▶ Task requirements
Using the records below, output the stretch that opens with the line containing "Someone carried the bucket" and closes with the line containing "Someone put down the hex", exactly and including both lines, with nothing more.
—————
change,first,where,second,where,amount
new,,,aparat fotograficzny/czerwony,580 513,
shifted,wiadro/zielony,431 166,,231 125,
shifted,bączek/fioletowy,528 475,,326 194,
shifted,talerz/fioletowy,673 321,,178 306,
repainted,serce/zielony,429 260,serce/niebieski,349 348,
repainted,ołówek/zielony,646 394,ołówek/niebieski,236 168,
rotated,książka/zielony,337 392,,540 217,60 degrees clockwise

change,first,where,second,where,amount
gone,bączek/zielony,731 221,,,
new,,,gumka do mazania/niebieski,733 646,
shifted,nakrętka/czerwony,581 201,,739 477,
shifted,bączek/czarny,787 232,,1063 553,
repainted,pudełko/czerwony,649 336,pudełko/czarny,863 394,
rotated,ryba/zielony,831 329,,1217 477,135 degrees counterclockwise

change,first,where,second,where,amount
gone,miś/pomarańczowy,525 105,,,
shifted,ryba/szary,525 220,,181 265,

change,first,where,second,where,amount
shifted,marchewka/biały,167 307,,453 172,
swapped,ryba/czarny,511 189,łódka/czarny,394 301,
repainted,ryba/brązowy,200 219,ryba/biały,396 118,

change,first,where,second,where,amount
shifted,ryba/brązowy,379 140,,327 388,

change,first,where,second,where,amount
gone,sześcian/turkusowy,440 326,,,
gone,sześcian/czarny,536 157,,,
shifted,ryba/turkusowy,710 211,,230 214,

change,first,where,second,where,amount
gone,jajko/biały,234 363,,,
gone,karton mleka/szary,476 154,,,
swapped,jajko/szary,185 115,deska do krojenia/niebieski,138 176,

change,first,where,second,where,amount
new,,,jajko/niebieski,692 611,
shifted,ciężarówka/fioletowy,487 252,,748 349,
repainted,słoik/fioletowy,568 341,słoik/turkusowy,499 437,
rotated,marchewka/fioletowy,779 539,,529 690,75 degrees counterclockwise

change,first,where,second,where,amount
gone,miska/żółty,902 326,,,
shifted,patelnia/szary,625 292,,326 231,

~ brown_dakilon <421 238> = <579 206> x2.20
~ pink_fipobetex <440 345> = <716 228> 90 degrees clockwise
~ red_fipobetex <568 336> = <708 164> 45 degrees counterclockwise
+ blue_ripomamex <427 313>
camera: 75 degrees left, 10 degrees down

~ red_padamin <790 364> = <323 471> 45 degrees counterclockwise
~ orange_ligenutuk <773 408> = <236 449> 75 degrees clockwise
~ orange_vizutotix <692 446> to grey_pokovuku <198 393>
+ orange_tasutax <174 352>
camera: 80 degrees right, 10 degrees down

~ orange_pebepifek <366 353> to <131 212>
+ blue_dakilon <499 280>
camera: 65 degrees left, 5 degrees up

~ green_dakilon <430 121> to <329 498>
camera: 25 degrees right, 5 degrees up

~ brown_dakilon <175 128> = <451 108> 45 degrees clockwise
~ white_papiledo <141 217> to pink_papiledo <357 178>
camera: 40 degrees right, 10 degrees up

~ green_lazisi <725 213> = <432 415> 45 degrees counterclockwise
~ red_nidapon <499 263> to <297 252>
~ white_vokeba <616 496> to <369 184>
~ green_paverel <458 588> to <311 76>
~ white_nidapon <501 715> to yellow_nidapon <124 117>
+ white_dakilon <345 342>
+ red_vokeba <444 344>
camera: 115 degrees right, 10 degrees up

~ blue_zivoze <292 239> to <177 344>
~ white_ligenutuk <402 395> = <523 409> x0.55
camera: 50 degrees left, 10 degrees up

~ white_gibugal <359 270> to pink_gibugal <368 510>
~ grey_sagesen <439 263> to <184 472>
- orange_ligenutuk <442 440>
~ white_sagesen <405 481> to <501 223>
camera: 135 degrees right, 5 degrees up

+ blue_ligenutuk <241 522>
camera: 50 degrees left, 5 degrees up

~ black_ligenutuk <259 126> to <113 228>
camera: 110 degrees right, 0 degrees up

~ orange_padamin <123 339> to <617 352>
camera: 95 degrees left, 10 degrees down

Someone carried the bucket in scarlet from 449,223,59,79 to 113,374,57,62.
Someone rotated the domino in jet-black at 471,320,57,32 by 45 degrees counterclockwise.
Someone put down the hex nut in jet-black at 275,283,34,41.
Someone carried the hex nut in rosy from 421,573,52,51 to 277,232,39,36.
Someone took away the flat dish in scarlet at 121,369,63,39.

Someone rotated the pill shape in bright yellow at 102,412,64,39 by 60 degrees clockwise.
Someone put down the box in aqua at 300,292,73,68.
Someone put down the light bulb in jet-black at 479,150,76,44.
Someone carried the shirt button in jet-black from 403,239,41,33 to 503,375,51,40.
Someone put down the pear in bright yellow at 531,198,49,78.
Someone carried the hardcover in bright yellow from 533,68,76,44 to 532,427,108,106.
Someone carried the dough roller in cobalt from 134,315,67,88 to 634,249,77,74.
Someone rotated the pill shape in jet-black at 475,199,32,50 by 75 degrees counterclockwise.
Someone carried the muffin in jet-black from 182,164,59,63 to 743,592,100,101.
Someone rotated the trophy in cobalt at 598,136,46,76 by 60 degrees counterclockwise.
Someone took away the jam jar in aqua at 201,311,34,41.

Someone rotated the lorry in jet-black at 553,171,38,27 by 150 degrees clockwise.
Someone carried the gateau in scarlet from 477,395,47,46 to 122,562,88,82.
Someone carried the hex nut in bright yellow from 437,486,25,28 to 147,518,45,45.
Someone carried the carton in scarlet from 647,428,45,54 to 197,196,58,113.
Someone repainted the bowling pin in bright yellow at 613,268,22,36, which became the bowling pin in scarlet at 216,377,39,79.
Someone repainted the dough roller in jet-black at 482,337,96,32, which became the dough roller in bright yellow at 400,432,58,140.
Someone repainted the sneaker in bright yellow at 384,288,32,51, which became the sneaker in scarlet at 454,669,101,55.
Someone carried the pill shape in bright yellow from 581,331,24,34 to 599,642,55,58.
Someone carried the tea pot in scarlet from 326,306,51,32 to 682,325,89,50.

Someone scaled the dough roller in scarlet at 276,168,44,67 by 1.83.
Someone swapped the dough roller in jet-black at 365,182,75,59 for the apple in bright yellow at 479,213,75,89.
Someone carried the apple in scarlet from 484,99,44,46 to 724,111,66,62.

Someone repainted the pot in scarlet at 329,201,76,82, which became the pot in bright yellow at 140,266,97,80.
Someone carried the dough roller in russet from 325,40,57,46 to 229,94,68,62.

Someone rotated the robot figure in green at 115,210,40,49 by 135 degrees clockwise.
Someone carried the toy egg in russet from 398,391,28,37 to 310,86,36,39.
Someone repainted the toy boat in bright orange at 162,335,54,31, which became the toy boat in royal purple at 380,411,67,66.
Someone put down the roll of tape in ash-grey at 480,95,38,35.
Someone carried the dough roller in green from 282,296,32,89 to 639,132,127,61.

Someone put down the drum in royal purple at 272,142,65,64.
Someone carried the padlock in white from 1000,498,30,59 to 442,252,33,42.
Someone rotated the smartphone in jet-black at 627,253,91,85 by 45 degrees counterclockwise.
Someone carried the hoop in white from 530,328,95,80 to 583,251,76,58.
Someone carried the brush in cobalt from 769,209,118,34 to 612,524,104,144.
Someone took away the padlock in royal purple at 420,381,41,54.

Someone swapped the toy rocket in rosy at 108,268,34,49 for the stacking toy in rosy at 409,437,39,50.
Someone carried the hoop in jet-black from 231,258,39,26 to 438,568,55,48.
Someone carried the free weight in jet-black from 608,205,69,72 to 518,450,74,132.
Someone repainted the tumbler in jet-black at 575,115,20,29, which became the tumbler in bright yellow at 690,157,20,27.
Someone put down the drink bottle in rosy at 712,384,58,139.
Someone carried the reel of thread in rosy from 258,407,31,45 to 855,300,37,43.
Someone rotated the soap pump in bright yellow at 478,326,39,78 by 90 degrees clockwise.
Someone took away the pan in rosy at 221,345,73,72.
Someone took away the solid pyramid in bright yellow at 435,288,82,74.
—————
▶ Result
Someone carried the bucket in scarlet from 449,223,59,79 to 113,374,57,62.
Someone rotated the domino in jet-black at 471,320,57,32 by 45 degrees counterclockwise.
Someone put down the hex nut in jet-black at 275,283,34,41.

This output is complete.